GIVEN DATA section start
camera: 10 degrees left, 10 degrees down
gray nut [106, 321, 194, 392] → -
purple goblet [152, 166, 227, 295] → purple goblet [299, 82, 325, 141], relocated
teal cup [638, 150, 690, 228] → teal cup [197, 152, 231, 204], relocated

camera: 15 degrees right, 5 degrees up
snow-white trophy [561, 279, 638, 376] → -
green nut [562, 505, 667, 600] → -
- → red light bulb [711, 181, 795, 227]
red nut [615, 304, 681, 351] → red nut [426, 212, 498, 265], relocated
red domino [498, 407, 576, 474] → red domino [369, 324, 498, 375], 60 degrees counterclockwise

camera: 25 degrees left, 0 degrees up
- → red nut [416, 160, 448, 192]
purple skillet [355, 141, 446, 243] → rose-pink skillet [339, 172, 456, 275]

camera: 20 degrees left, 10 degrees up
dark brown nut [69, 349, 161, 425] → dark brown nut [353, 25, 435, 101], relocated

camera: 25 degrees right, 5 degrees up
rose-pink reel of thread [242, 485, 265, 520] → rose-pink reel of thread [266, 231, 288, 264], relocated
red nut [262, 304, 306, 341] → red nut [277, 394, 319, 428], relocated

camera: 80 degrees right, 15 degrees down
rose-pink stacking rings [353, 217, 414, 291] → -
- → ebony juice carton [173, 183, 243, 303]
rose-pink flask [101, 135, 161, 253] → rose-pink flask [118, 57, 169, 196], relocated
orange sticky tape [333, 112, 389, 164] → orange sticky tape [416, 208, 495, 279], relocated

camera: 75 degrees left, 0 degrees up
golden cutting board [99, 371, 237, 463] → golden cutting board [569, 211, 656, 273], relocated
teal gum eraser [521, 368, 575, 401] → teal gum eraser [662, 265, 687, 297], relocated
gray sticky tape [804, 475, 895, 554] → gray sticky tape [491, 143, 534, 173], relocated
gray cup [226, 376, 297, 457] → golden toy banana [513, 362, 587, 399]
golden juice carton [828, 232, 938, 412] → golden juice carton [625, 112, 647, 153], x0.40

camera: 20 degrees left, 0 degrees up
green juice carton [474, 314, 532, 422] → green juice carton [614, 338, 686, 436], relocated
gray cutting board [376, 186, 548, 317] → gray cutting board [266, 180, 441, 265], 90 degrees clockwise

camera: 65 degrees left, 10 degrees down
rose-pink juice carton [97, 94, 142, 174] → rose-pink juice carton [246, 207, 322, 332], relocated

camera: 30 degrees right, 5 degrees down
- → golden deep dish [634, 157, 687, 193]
GIVEN DATA section end
§ **DESCRIPTION OF THE TASK**: Each line above is to be repeated exactly.

§ **OUTPUT FOR THIS TASK**:
camera: 10 degrees left, 10 degrees down
gray nut [106, 321, 194, 392] → -
purple goblet [152, 166, 227, 295] → purple goblet [299, 82, 325, 141], relocated
teal cup [638, 150, 690, 228] → teal cup [197, 152, 231, 204], relocated

camera: 15 degrees right, 5 degrees up
snow-white trophy [561, 279, 638, 376] → -
green nut [562, 505, 667, 600] → -
- → red light bulb [711, 181, 795, 227]
red nut [615, 304, 681, 351] → red nut [426, 212, 498, 265], relocated
red domino [498, 407, 576, 474] → red domino [369, 324, 498, 375], 60 degrees counterclockwise

camera: 25 degrees left, 0 degrees up
- → red nut [416, 160, 448, 192]
purple skillet [355, 141, 446, 243] → rose-pink skillet [339, 172, 456, 275]

camera: 20 degrees left, 10 degrees up
dark brown nut [69, 349, 161, 425] → dark brown nut [353, 25, 435, 101], relocated

camera: 25 degrees right, 5 degrees up
rose-pink reel of thread [242, 485, 265, 520] → rose-pink reel of thread [266, 231, 288, 264], relocated
red nut [262, 304, 306, 341] → red nut [277, 394, 319, 428], relocated

camera: 80 degrees right, 15 degrees down
rose-pink stacking rings [353, 217, 414, 291] → -
- → ebony juice carton [173, 183, 243, 303]
rose-pink flask [101, 135, 161, 253] → rose-pink flask [118, 57, 169, 196], relocated
orange sticky tape [333, 112, 389, 164] → orange sticky tape [416, 208, 495, 279], relocated

camera: 75 degrees left, 0 degrees up
golden cutting board [99, 371, 237, 463] → golden cutting board [569, 211, 656, 273], relocated
teal gum eraser [521, 368, 575, 401] → teal gum eraser [662, 265, 687, 297], relocated
gray sticky tape [804, 475, 895, 554] → gray sticky tape [491, 143, 534, 173], relocated
gray cup [226, 376, 297, 457] → golden toy banana [513, 362, 587, 399]
golden juice carton [828, 232, 938, 412] → golden juice carton [625, 112, 647, 153], x0.40

camera: 20 degrees left, 0 degrees up
green juice carton [474, 314, 532, 422] → green juice carton [614, 338, 686, 436], relocated
gray cutting board [376, 186, 548, 317] → gray cutting board [266, 180, 441, 265], 90 degrees clockwise

camera: 65 degrees left, 10 degrees down
rose-pink juice carton [97, 94, 142, 174] → rose-pink juice carton [246, 207, 322, 332], relocated

camera: 30 degrees right, 5 degrees down
- → golden deep dish [634, 157, 687, 193]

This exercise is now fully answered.